#### Input material ####
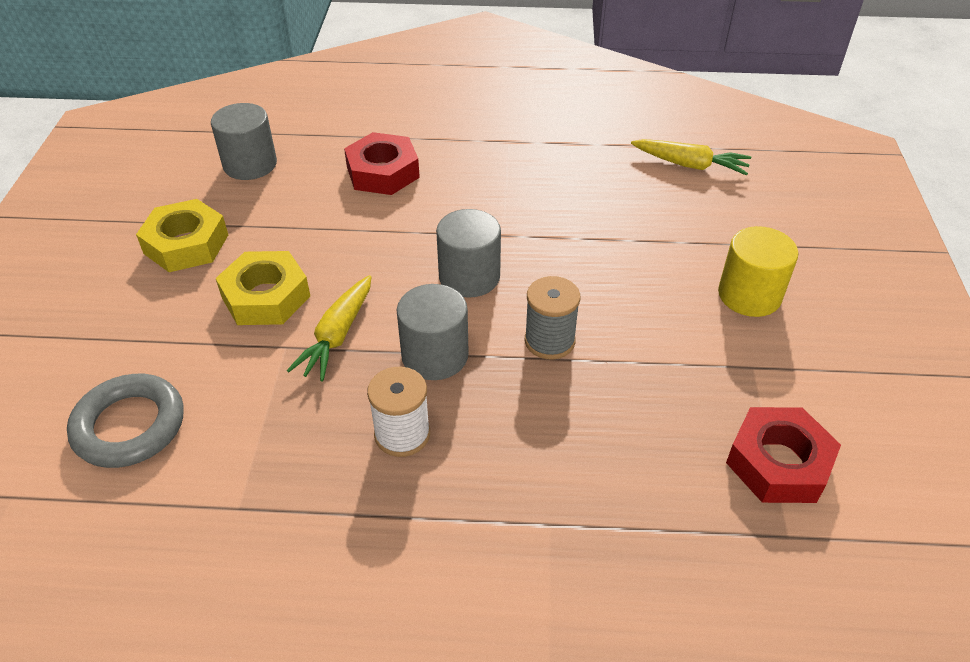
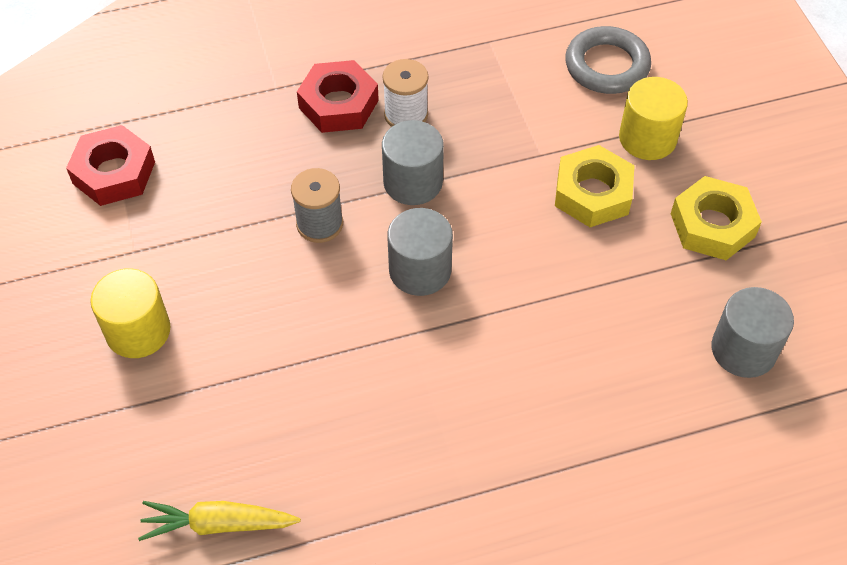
camera: 160 degrees right, 10 degrees up
(166, 332) = (647, 138): none -> yellow cylinder
(337, 336) = (505, 176): yellow carrot -> none
(383, 172) = (587, 386): red nut -> red nut (338, 104)

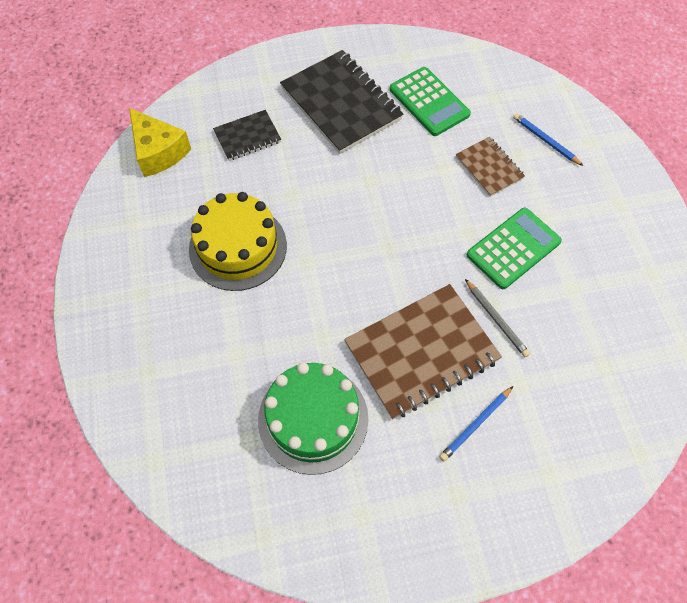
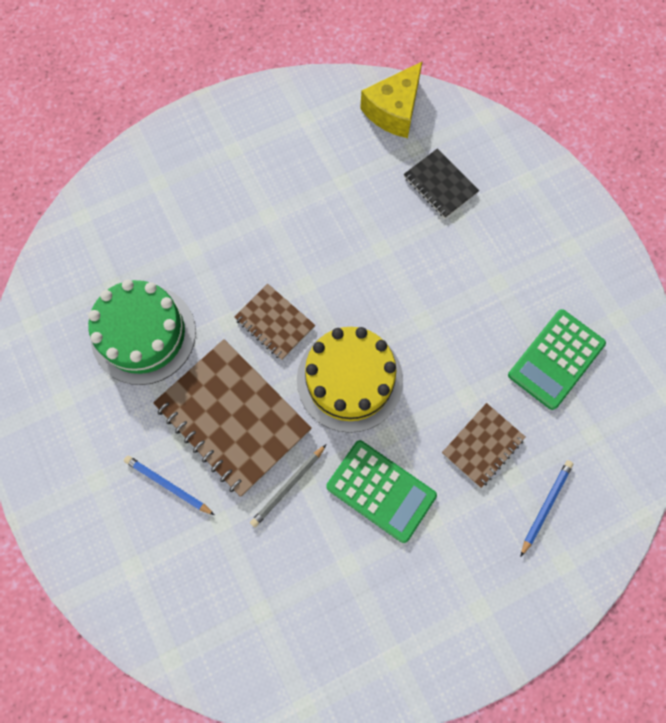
camera: 75 degrees right, 10 degrees up
(238, 247) = (304, 217): yellow cake -> yellow cake (349, 380)
(337, 296) = (274, 323): none -> brown notebook
(341, 104) = (518, 265): black notebook -> none

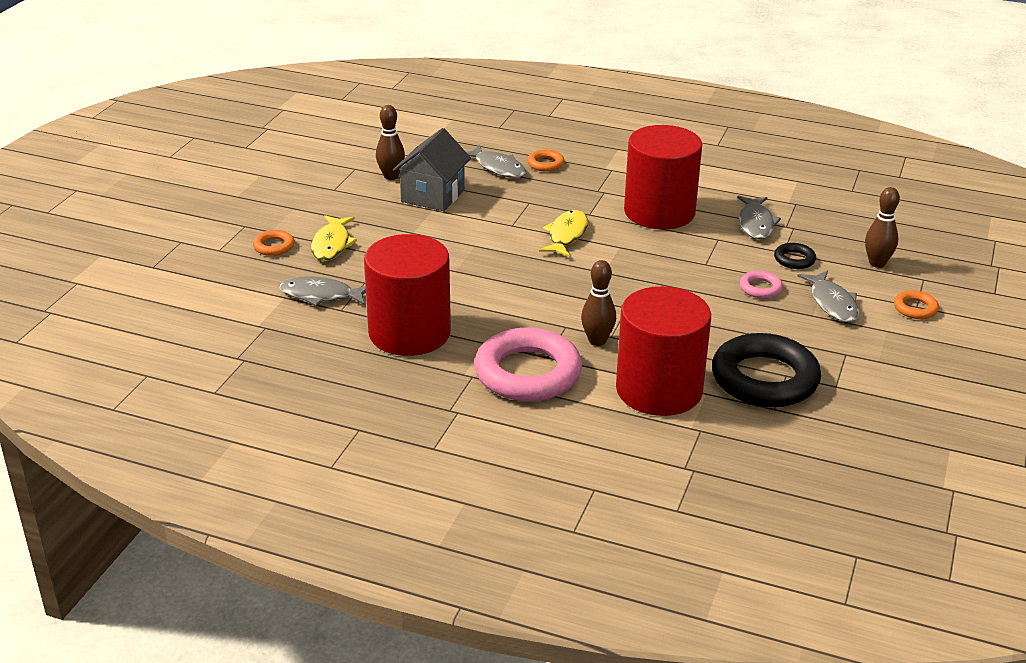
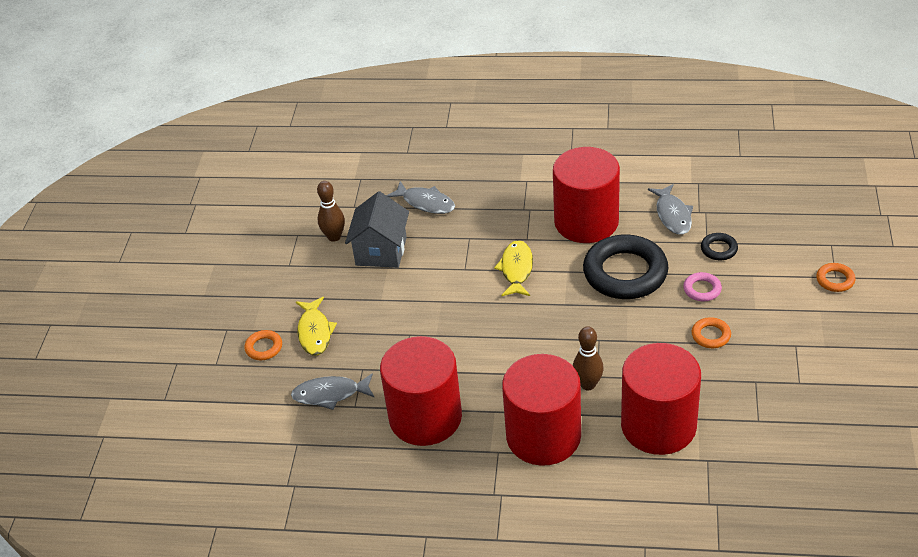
camera: 10 degrees left, 10 degrees up
(527, 373) = (543, 436): pink ring -> red cylinder
(545, 164) = (466, 188): orange ring -> orange ring (711, 335)
(764, 379) = (740, 390): black ring -> black ring (625, 273)
(832, 303) = (766, 291): grey fish -> none
(877, 263) = (788, 236): brown bowling pin -> none

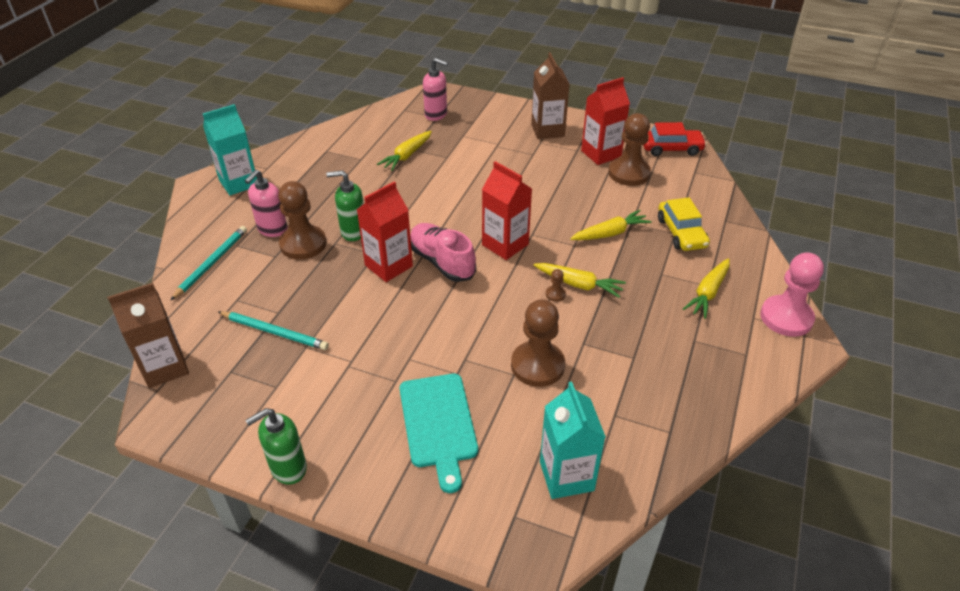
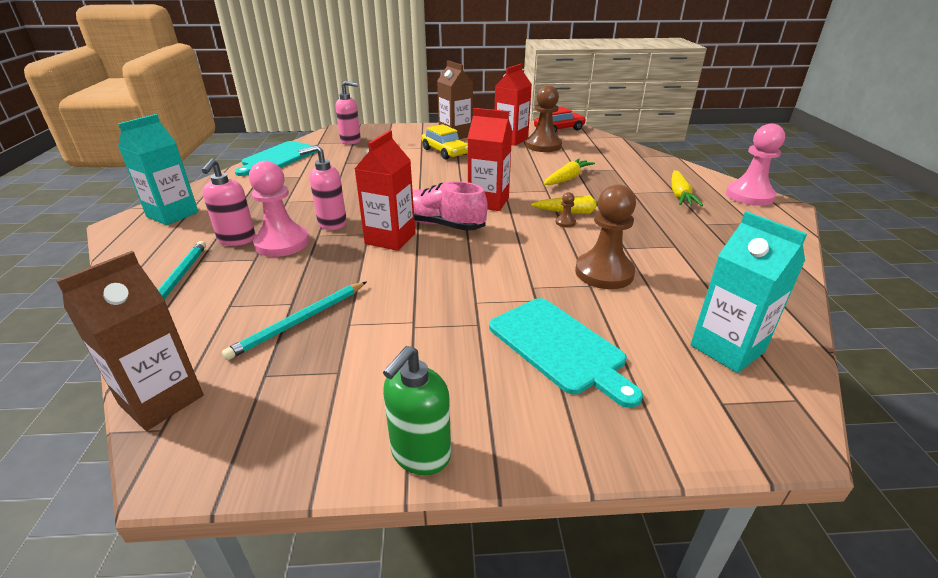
camera: 25 degrees left, 10 degrees down
(274, 332) = (299, 321): turquoise pencil -> turquoise pencil turned 135 degrees clockwise
(303, 244) = (282, 243): brown pawn -> pink pawn
(353, 232) = (332, 223): green soap dispenser -> pink soap dispenser
(356, 125) = (278, 158): none -> turquoise cutting board
(407, 156) = (345, 167): yellow carrot -> none
(681, 233) = (619, 168): yellow car -> yellow car (445, 152)

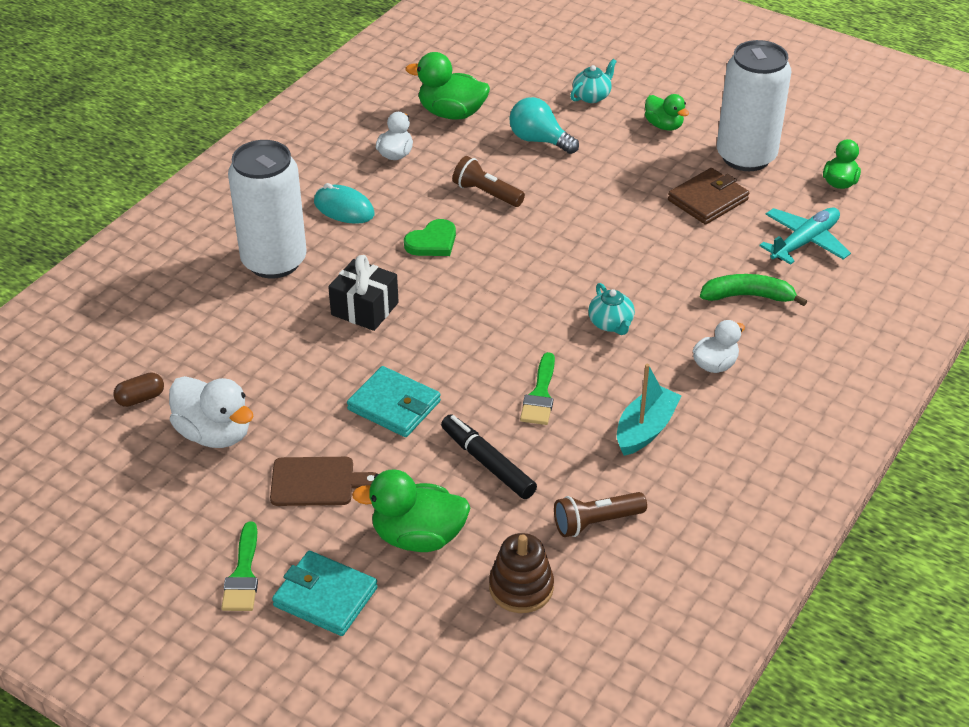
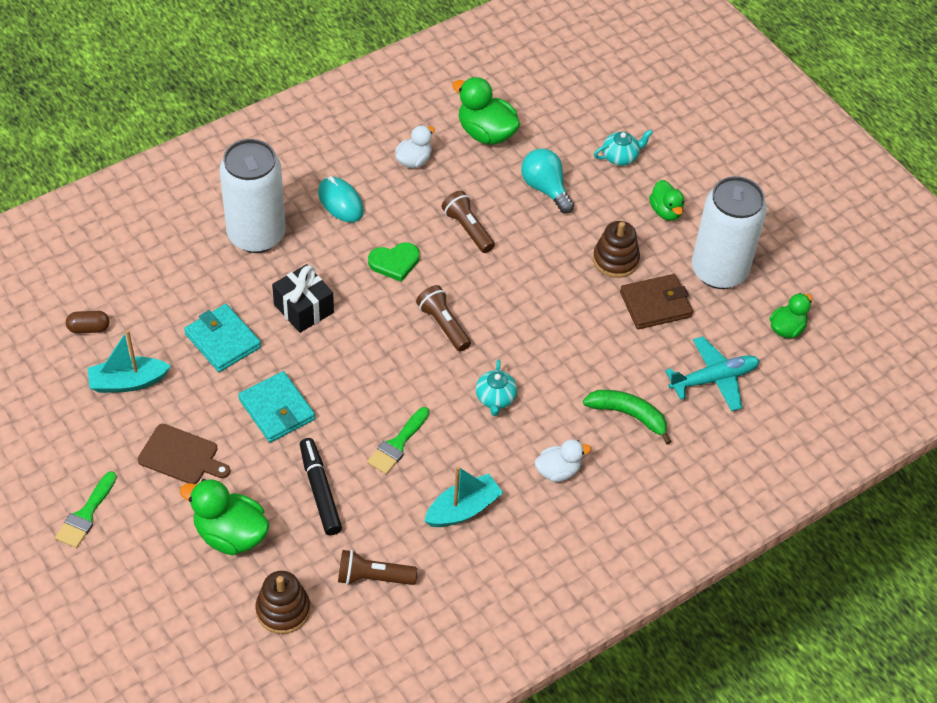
camera: 20 degrees right, 10 degrees up
(215, 433) = (128, 382): white duck -> turquoise boat
(325, 597) = (135, 558): turquoise wallet -> turquoise wallet (223, 340)
(517, 278) = (443, 325): none -> brown flashlight
(645, 176) = (615, 260): none -> brown stacking toy

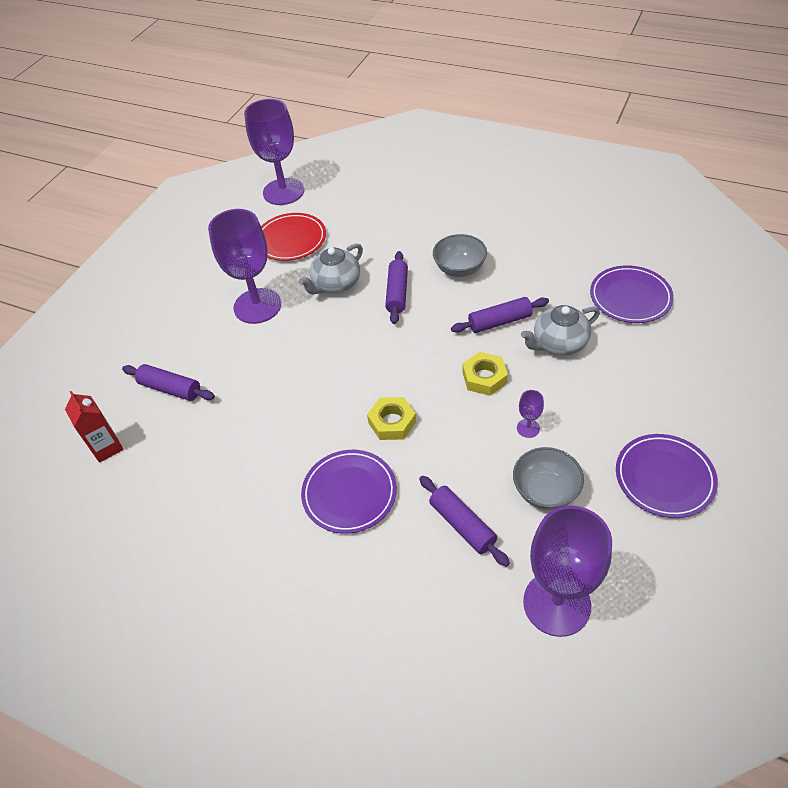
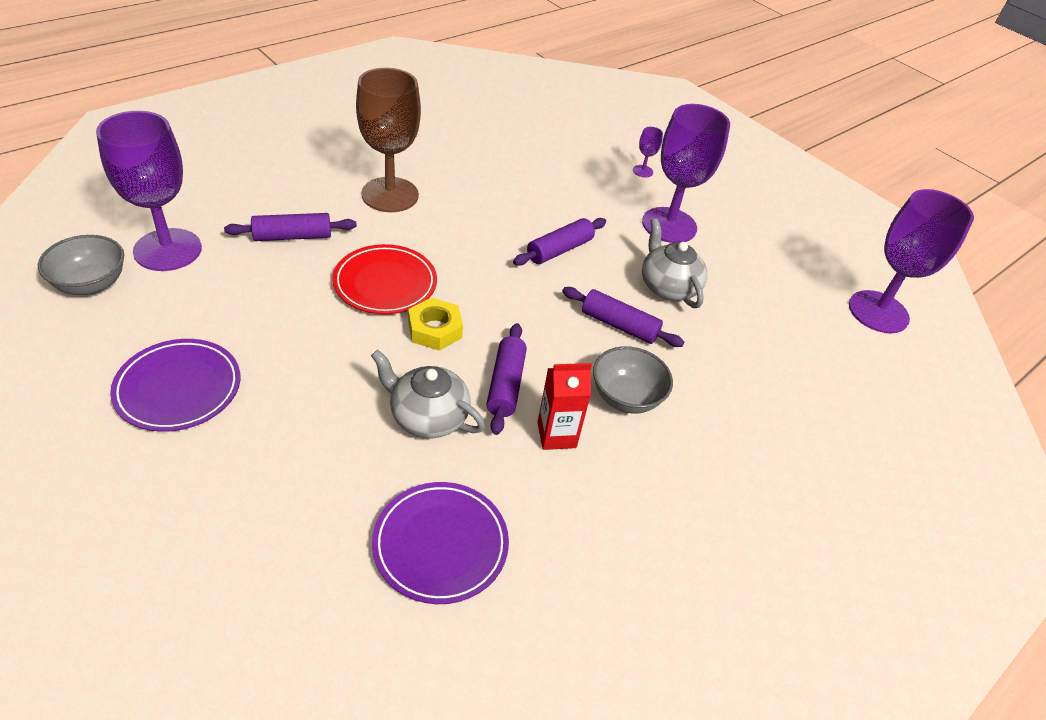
camera: 105 degrees right, 5 degrees down
(107, 447) = (553, 109): red carton -> red carton (556, 435)
(170, 388) = (593, 150): purple rolling pin -> purple rolling pin (559, 250)
(291, 240) = (771, 284): red plate -> red plate (385, 283)
(349, 493) = (390, 195): purple plate -> brown goblet
(392, 422) = (439, 246): yellow nut -> none
(528, 428) = (341, 326): purple goblet -> purple goblet (642, 171)
(545, 491) = (265, 299): grey bowl -> grey bowl (91, 284)
(558, 343) = (427, 416): grey teapot -> grey teapot turned 60 degrees counterclockwise

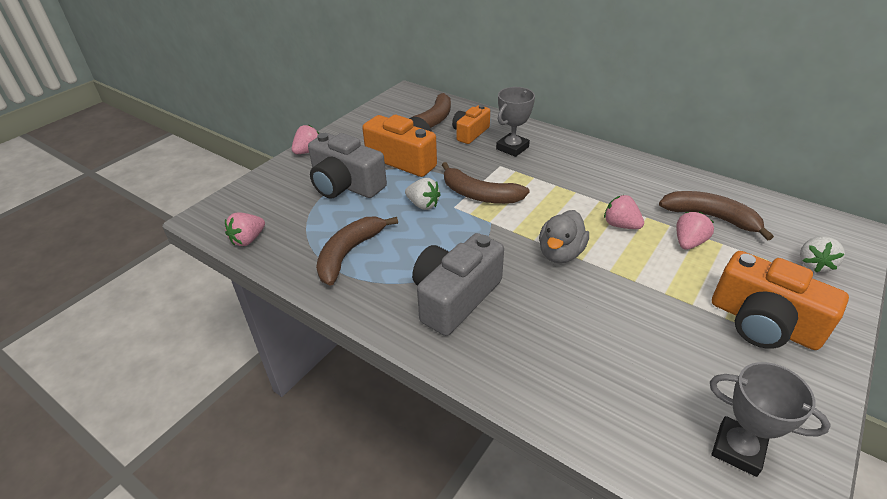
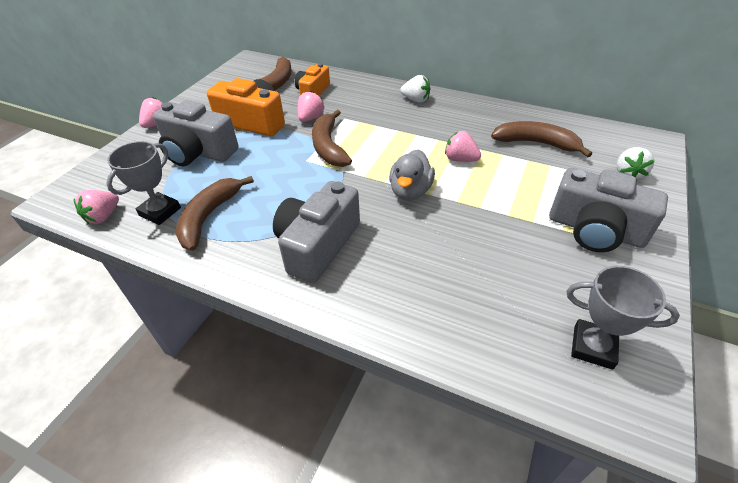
camera: 10 degrees left, 5 degrees up
(423, 205) = (276, 162): white strawberry -> white strawberry (416, 100)
(479, 195) = (328, 147): brown banana -> brown banana turned 60 degrees clockwise
(512, 148) = (353, 101): grey trophy -> grey trophy (160, 212)
(688, 243) = (521, 168): pink strawberry -> pink strawberry (310, 118)
(763, 323) = (595, 230): orange camera -> grey camera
####
**Exercise instructions**
Copy the final portion of the records: every line from the one containing "(392, 422) = (439, 246): yellow nut -> none" through the last, word for word, without pictures.

**Task solution**
(392, 422) = (439, 246): yellow nut -> none
(528, 428) = (341, 326): purple goblet -> purple goblet (642, 171)
(545, 491) = (265, 299): grey bowl -> grey bowl (91, 284)
(558, 343) = (427, 416): grey teapot -> grey teapot turned 60 degrees counterclockwise

camera: 10 degrees left, 5 degrees up
(423, 205) = (276, 162): white strawberry -> white strawberry (416, 100)
(479, 195) = (328, 147): brown banana -> brown banana turned 60 degrees clockwise
(512, 148) = (353, 101): grey trophy -> grey trophy (160, 212)
(688, 243) = (521, 168): pink strawberry -> pink strawberry (310, 118)
(763, 323) = (595, 230): orange camera -> grey camera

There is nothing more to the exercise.